SUPPLIED MATERIAL »
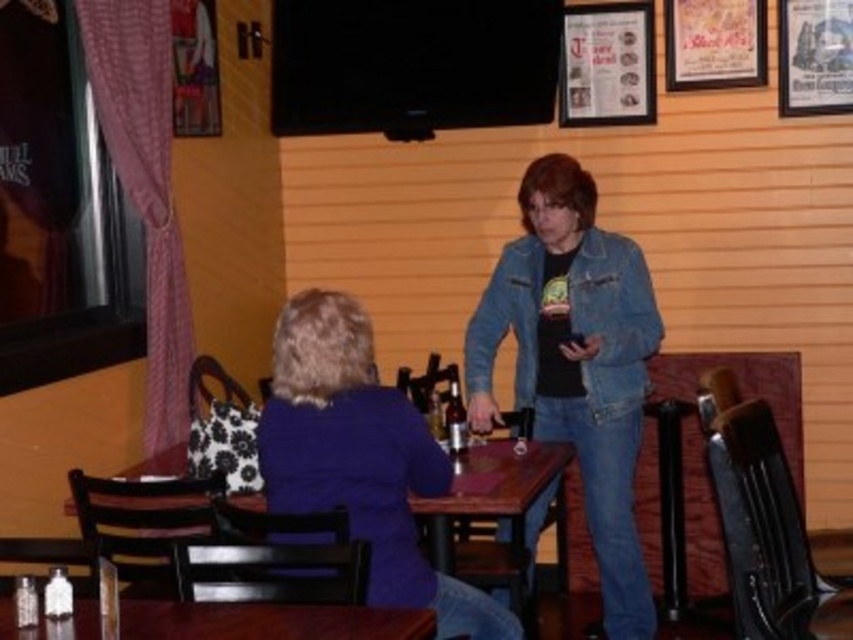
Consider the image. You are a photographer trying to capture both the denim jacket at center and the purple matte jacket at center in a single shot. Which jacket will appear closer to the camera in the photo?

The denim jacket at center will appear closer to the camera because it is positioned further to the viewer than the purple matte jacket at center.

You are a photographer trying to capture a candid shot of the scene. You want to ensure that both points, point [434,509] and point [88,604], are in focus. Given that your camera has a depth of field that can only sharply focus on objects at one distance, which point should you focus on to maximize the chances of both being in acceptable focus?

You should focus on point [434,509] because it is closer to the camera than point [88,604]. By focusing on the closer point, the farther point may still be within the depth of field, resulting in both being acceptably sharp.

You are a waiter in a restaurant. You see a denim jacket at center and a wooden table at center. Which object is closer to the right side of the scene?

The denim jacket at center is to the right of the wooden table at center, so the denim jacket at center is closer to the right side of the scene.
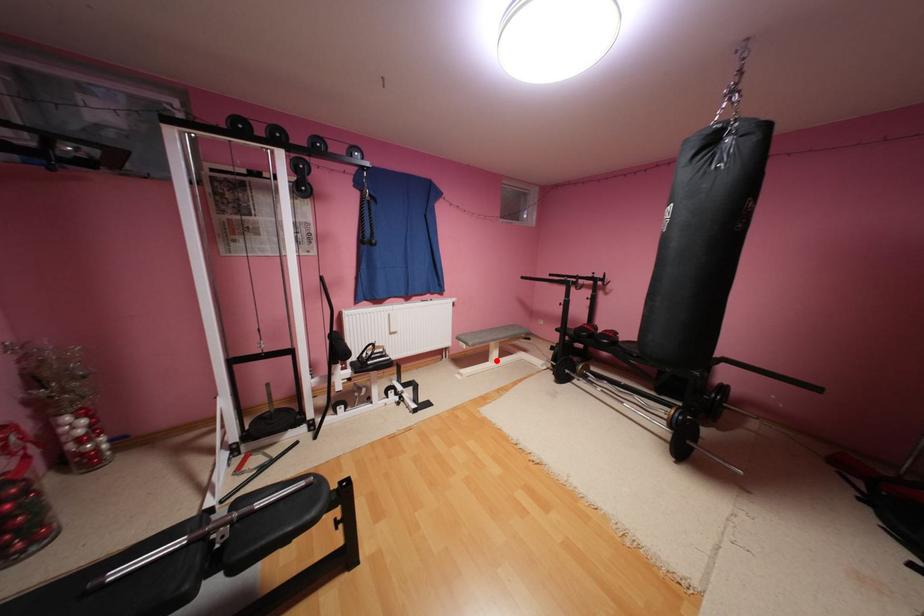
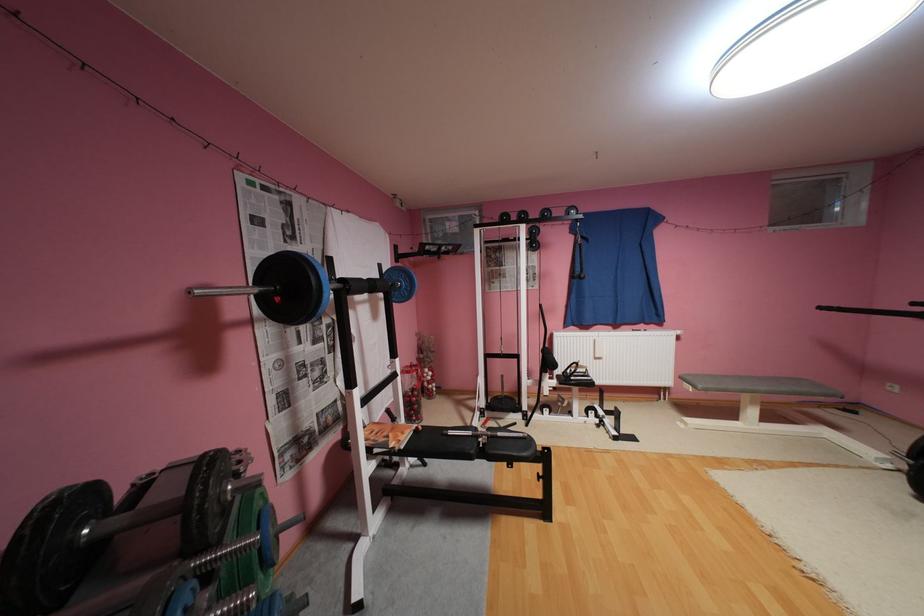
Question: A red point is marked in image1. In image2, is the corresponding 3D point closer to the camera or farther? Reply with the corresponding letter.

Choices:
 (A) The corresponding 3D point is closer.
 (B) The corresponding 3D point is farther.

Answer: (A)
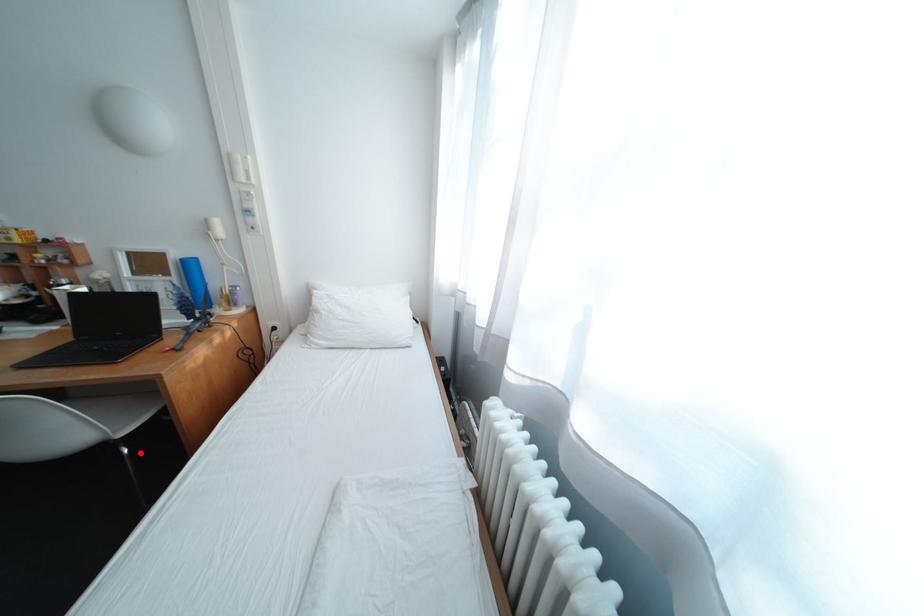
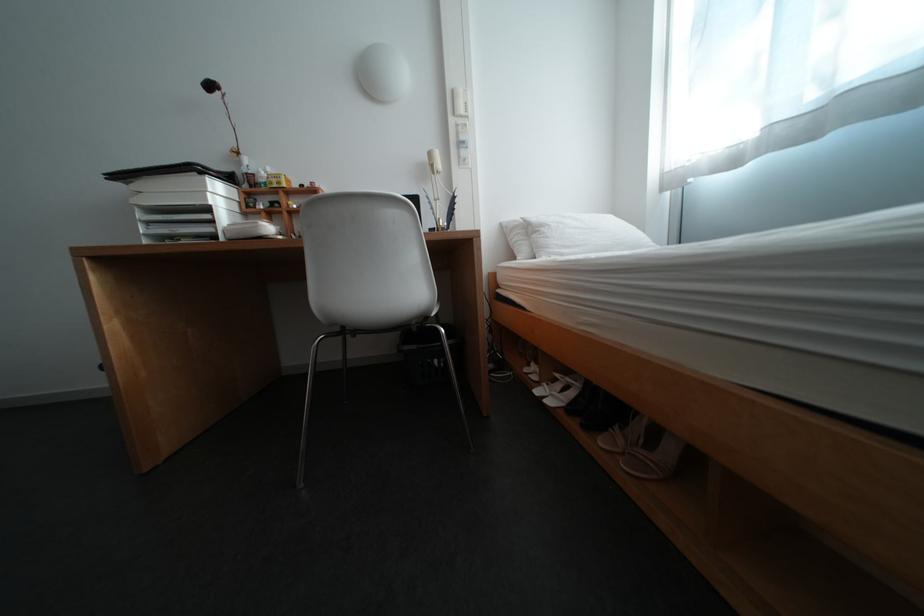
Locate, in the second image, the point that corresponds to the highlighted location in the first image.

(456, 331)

PROBLEM DETAILS » Reproduce the material word for word, starting at the line that contains "You are a waiter" and ending at the final line of the material, with both of those lines included. Leave the pictures out of your copy.

COMPLETED EXERCISE »
You are a waiter in a restaurant. You see a denim jacket at center and a wooden table at center. Which object is closer to the right side of the scene?

The denim jacket at center is to the right of the wooden table at center, so the denim jacket at center is closer to the right side of the scene.
Question: A red point is marked in image1. In image2, is the corresponding 3D point closer to the camera or farther? Reply with the corresponding letter.

Choices:
 (A) The corresponding 3D point is closer.
 (B) The corresponding 3D point is farther.

Answer: (A)
Locate, in the second image, the point that corresponds to the highlighted location in the first image.

(456, 331)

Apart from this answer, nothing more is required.